What is being asked: First find the line containing "(307, 238) = (361, 329): pink" in the data, then set it down exactly along with every line after it, through the last.

Data:
■ ■ ■ ■ ■
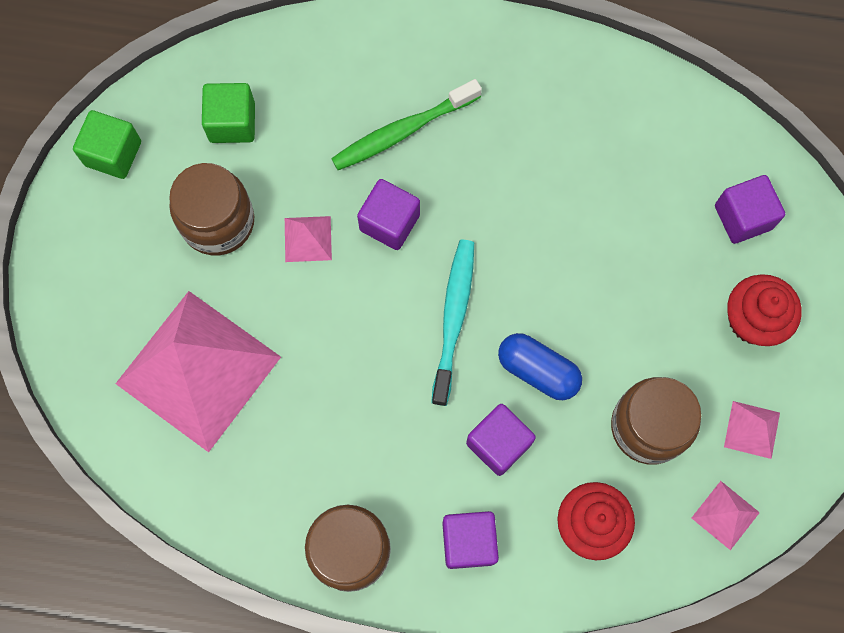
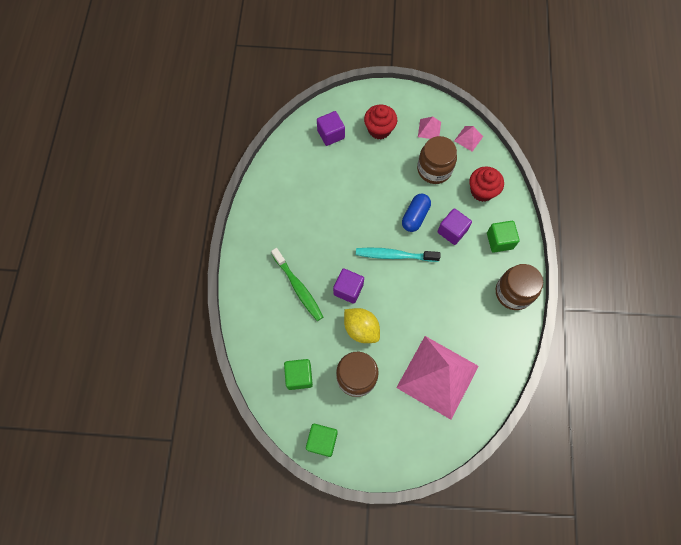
camera: 95 degrees left, 5 degrees down
(307, 238) = (361, 329): pink pyramid -> yellow lemon
(468, 542) = (499, 241): purple cube -> green cube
■ ■ ■ ■ ■
Written response:
(307, 238) = (361, 329): pink pyramid -> yellow lemon
(468, 542) = (499, 241): purple cube -> green cube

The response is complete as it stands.